# Data for review
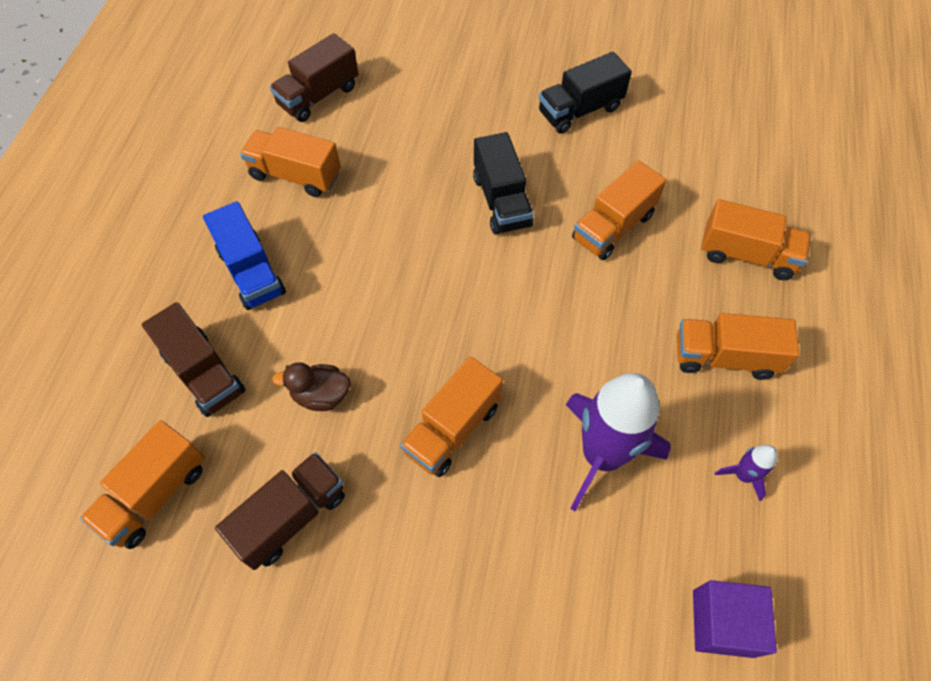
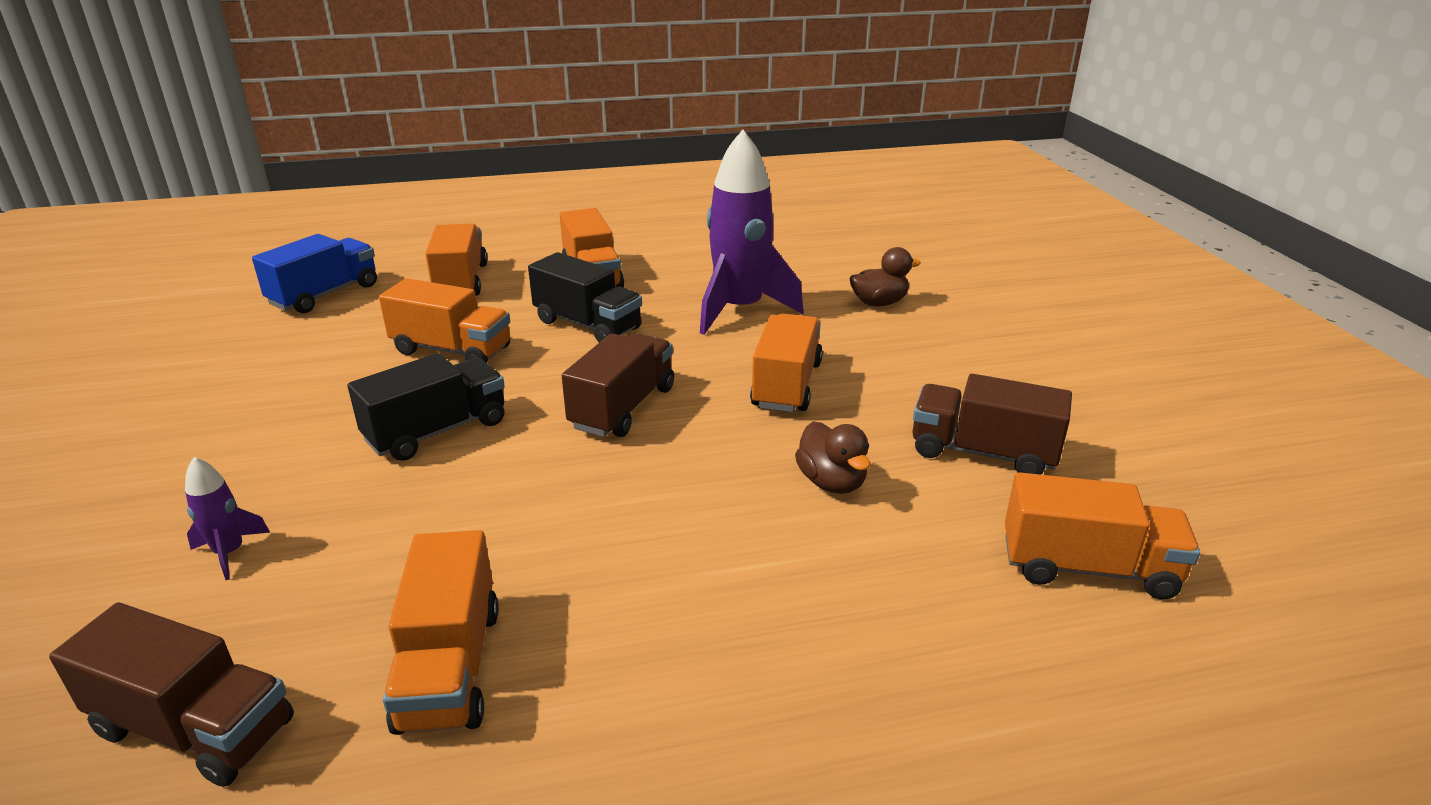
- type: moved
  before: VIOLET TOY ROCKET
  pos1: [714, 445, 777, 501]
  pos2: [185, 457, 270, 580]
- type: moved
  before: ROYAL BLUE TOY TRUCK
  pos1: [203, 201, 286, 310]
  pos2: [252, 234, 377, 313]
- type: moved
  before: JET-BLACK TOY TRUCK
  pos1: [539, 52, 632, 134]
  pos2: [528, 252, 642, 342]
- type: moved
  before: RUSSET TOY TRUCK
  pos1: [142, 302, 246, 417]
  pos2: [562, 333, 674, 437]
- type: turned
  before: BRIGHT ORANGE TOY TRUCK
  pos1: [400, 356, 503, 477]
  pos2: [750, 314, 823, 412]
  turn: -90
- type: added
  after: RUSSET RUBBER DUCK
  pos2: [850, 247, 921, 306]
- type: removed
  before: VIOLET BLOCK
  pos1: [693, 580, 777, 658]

# Your objective
Everything from the line that contains "before: BRIGHT ORANGE TOY TRUCK" to the last line of the records, restated word for word, is the required output.

# Solution to this task
  before: BRIGHT ORANGE TOY TRUCK
  pos1: [400, 356, 503, 477]
  pos2: [750, 314, 823, 412]
  turn: -90
- type: added
  after: RUSSET RUBBER DUCK
  pos2: [850, 247, 921, 306]
- type: removed
  before: VIOLET BLOCK
  pos1: [693, 580, 777, 658]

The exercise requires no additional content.